### TASK INSTRUCTIONS:
Reproduce the records below exactly; no pictures.

*** THE INPUT ***

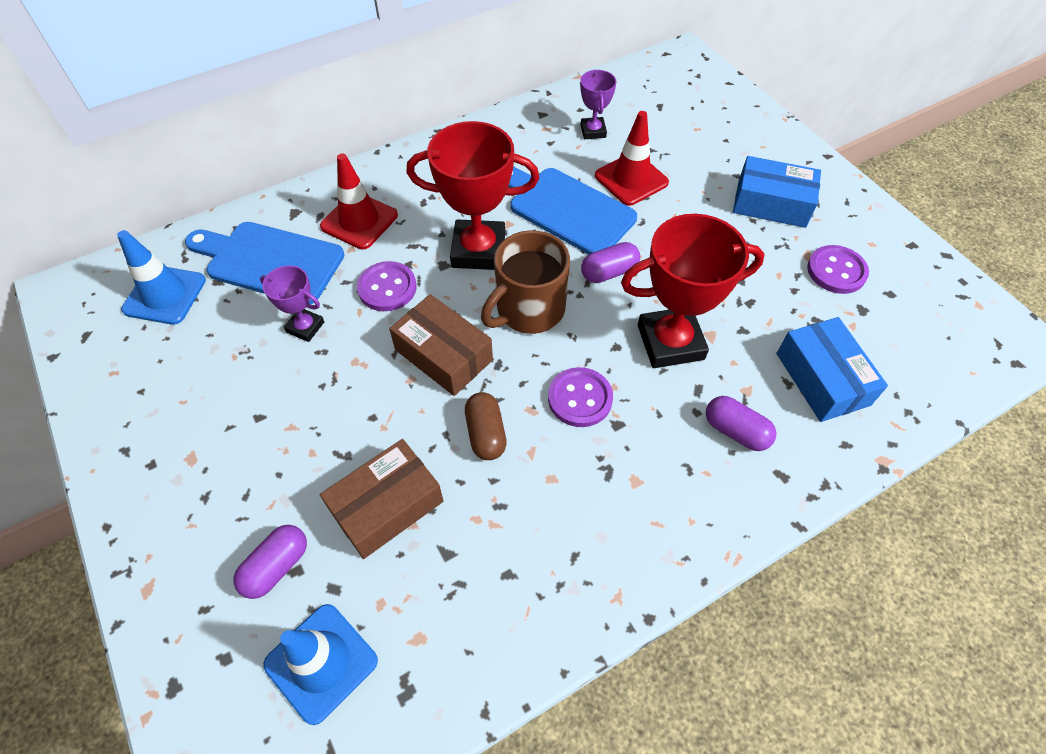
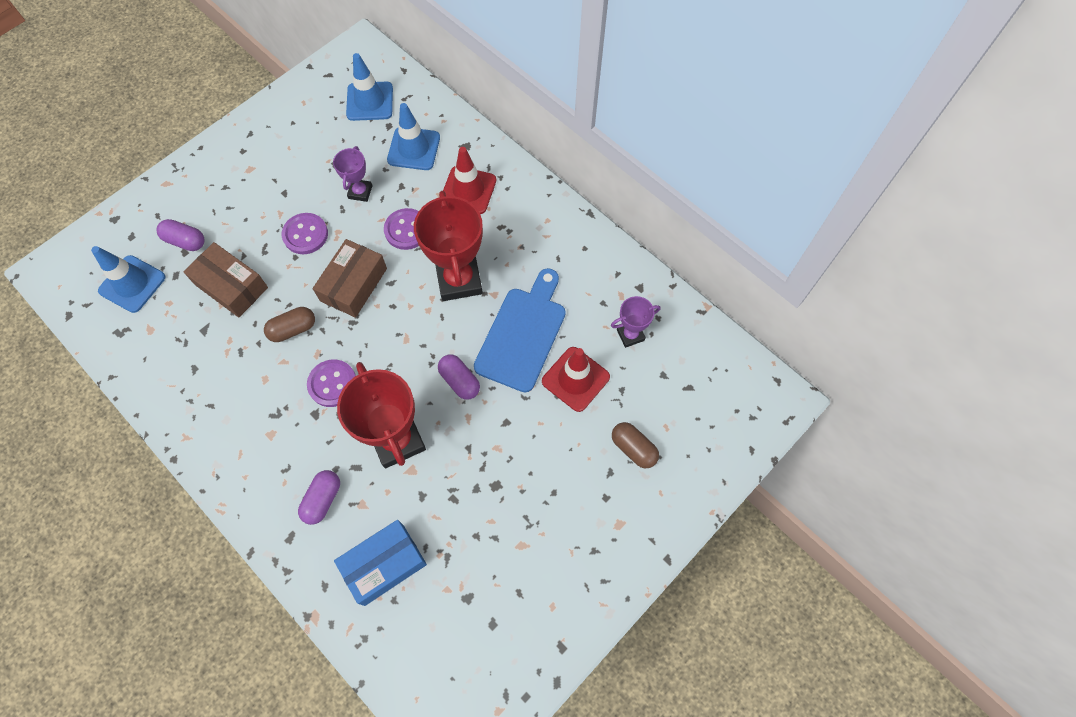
camera: 75 degrees right, 10 degrees up
(269, 261) = (414, 149): blue cutting board -> blue traffic cone
(528, 310) = (407, 330): brown mug -> none
(715, 154) = (633, 448): none -> brown capsule
(771, 203) = (580, 507): blue box -> none
(836, 271) = (508, 573): purple button -> purple button (305, 234)

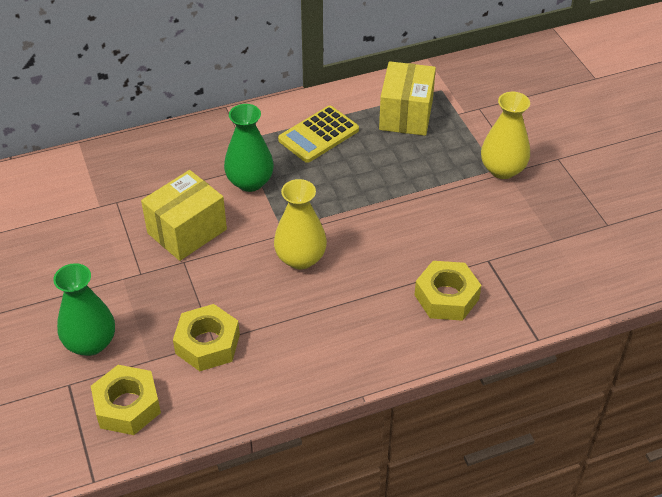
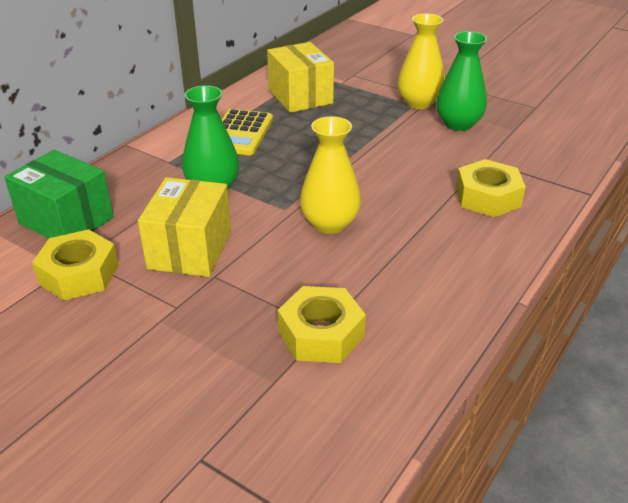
camera: 35 degrees left, 10 degrees down
(90, 343) = (185, 401): green vase -> green vase (458, 124)
(127, 406) = (298, 441): yellow nut -> yellow nut (79, 274)
(131, 164) = (66, 220): none -> green box

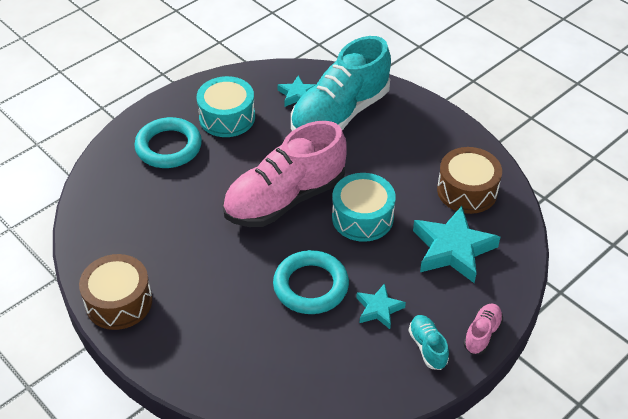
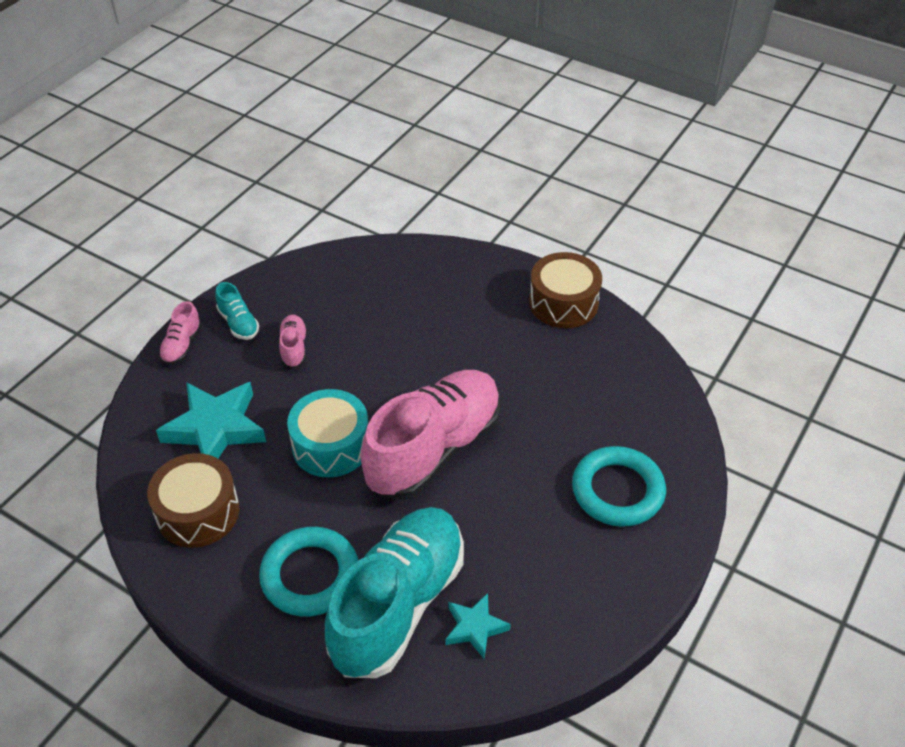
camera: 165 degrees right, 0 degrees up
(227, 117) = (563, 558): turquoise drum -> none
(311, 286) = (372, 356): turquoise ring -> turquoise ring (310, 575)
(379, 309) = (294, 348): turquoise star -> pink shoe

*** End of THE INPUT ***

### EXPECTED ANSWER:
camera: 75 degrees right, 10 degrees up
(269, 261) = (414, 149): blue cutting board -> blue traffic cone
(528, 310) = (407, 330): brown mug -> none
(715, 154) = (633, 448): none -> brown capsule
(771, 203) = (580, 507): blue box -> none
(836, 271) = (508, 573): purple button -> purple button (305, 234)

camera: 35 degrees left, 10 degrees down
(90, 343) = (185, 401): green vase -> green vase (458, 124)
(127, 406) = (298, 441): yellow nut -> yellow nut (79, 274)
(131, 164) = (66, 220): none -> green box

camera: 165 degrees right, 0 degrees up
(227, 117) = (563, 558): turquoise drum -> none
(311, 286) = (372, 356): turquoise ring -> turquoise ring (310, 575)
(379, 309) = (294, 348): turquoise star -> pink shoe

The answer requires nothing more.